[[ EXTRACTED RECORDS open ]]

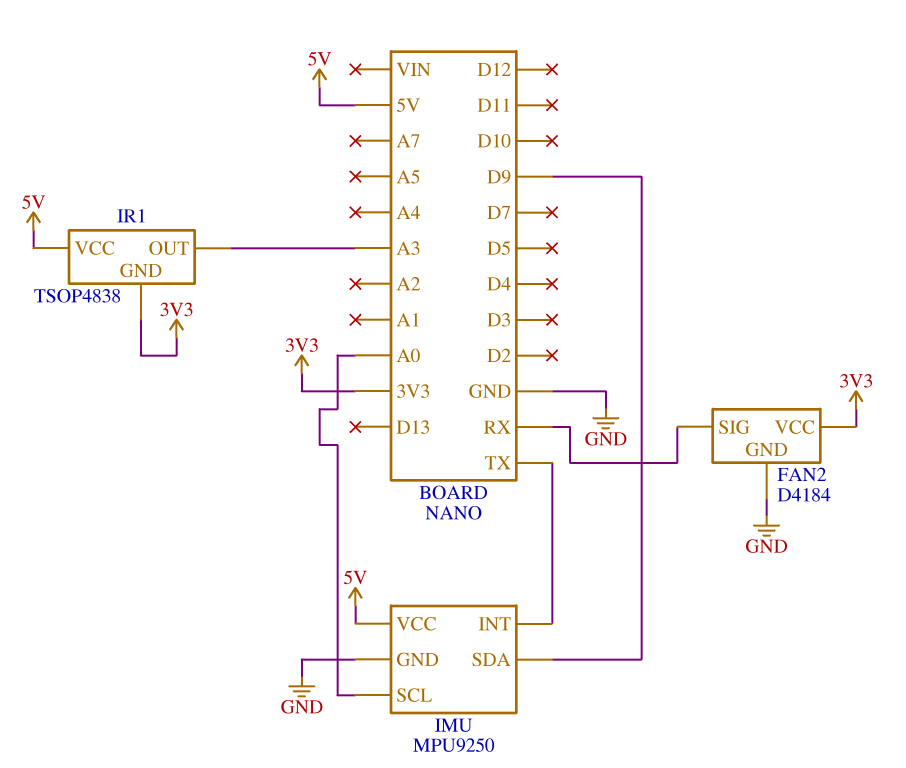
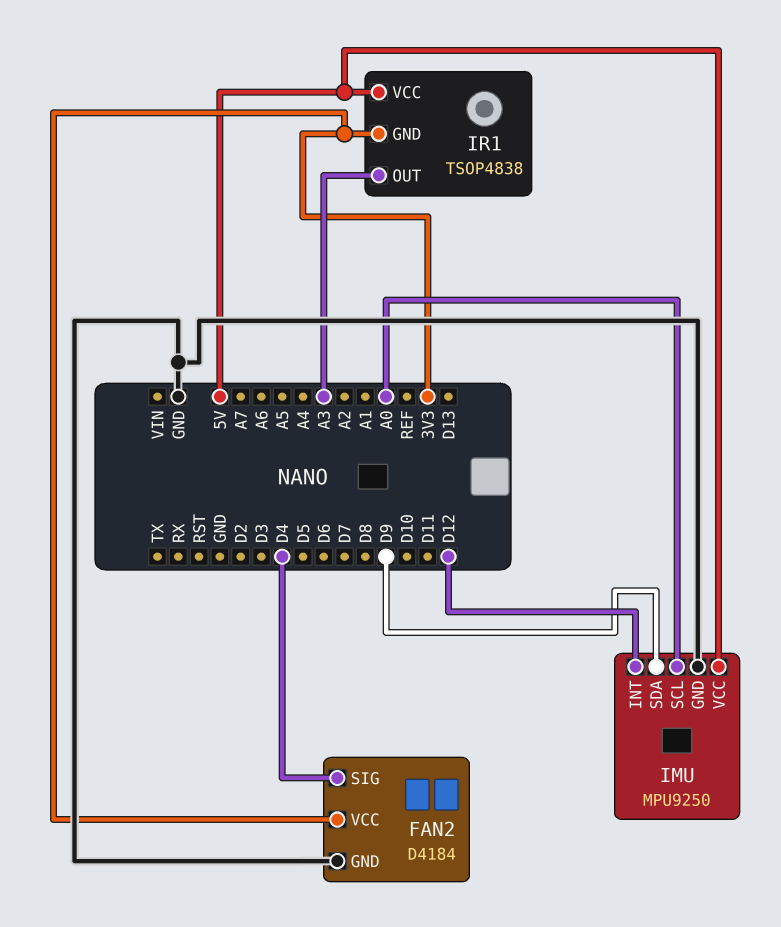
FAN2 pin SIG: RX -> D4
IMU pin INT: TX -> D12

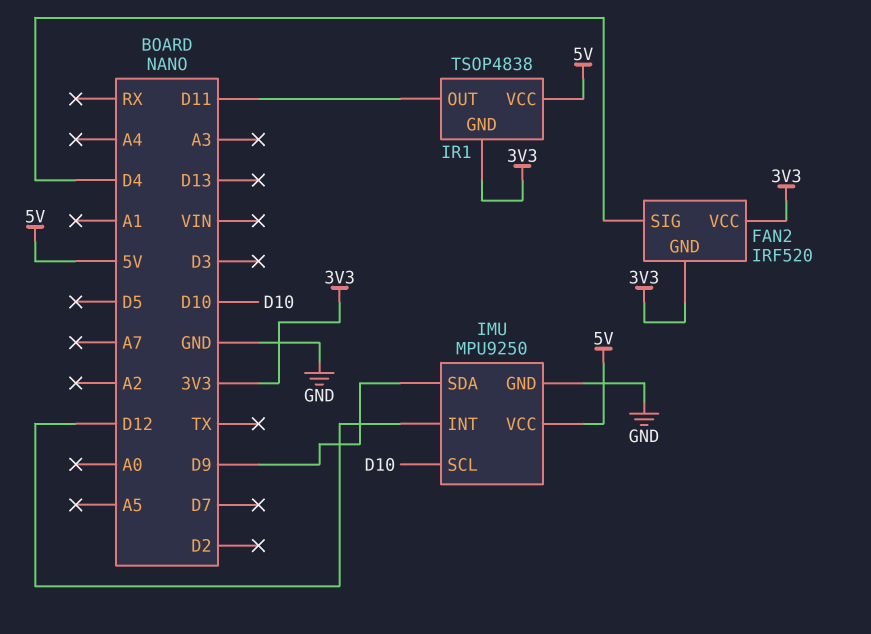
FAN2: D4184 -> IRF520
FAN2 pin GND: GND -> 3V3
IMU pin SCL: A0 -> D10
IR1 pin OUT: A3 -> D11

[[ EXTRACTED RECORDS closed ]]
[[ EXTRACTED RECORDS open ]]

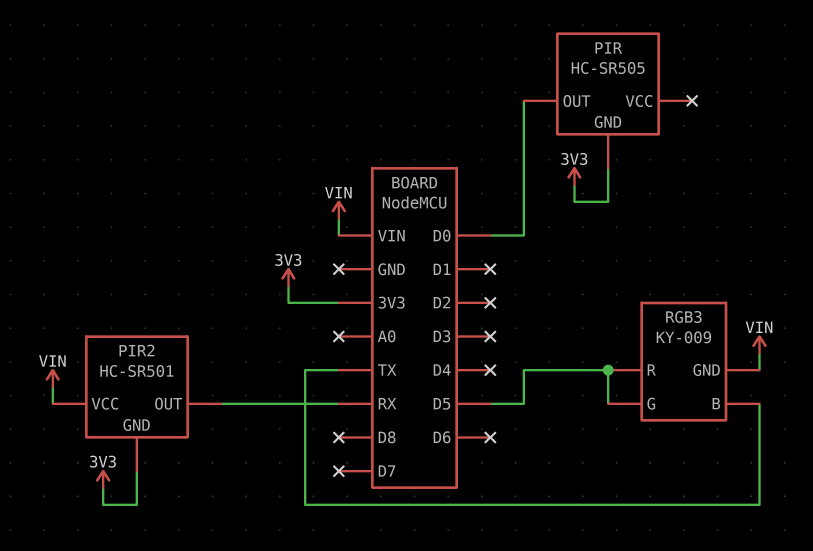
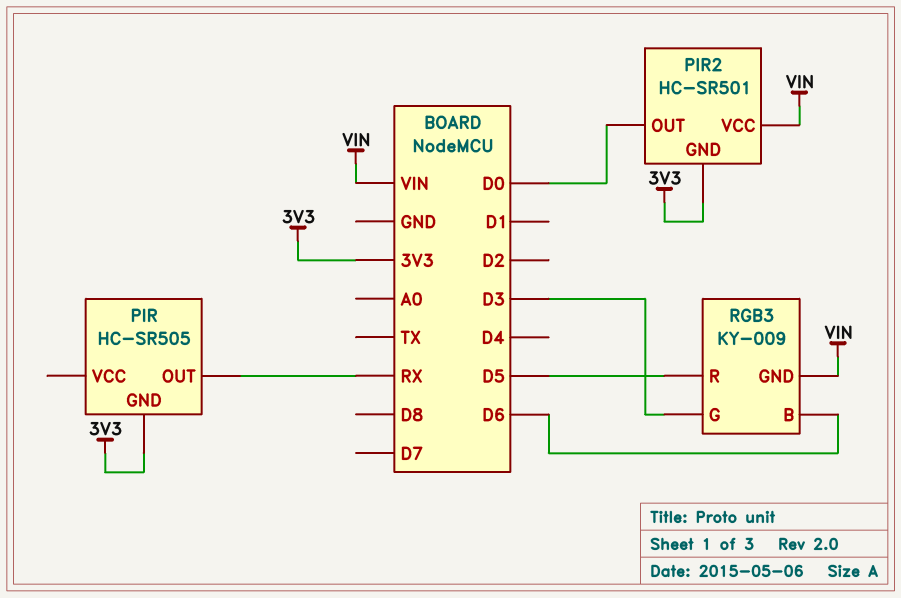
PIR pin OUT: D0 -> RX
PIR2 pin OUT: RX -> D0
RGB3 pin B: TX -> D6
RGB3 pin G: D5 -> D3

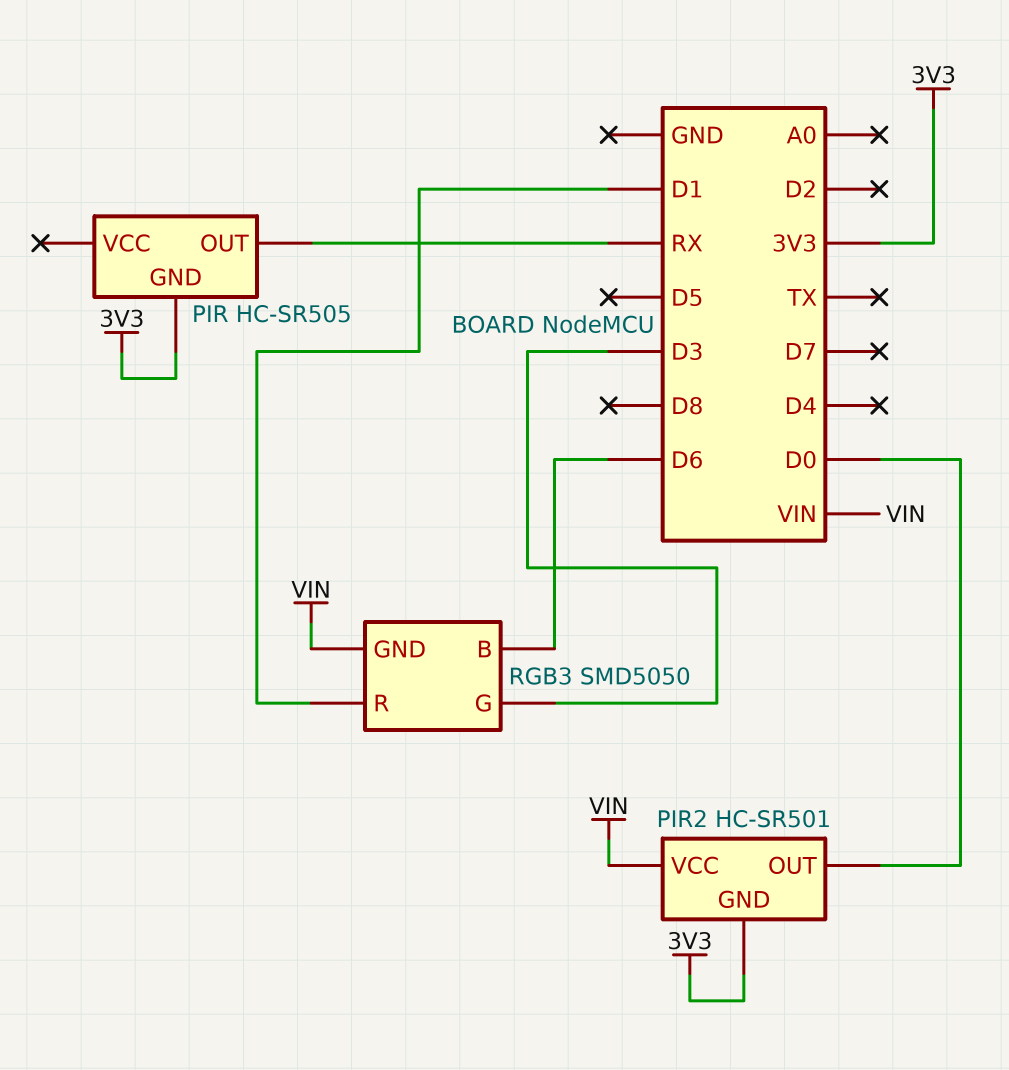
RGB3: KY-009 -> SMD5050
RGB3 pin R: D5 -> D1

[[ EXTRACTED RECORDS closed ]]
[[ EXTRACTED RECORDS open ]]

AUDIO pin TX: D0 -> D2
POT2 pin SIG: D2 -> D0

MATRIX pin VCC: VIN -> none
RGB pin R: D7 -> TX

[[ EXTRACTED RECORDS closed ]]

Copy verbatim, from the listing above, each line from the one containing "AUDIO pin TX: D0 -> D2" down to the one containing "RGB pin R: D7 -> TX", inclusive.

## YOUR RESPONSE:
AUDIO pin TX: D0 -> D2
POT2 pin SIG: D2 -> D0

MATRIX pin VCC: VIN -> none
RGB pin R: D7 -> TX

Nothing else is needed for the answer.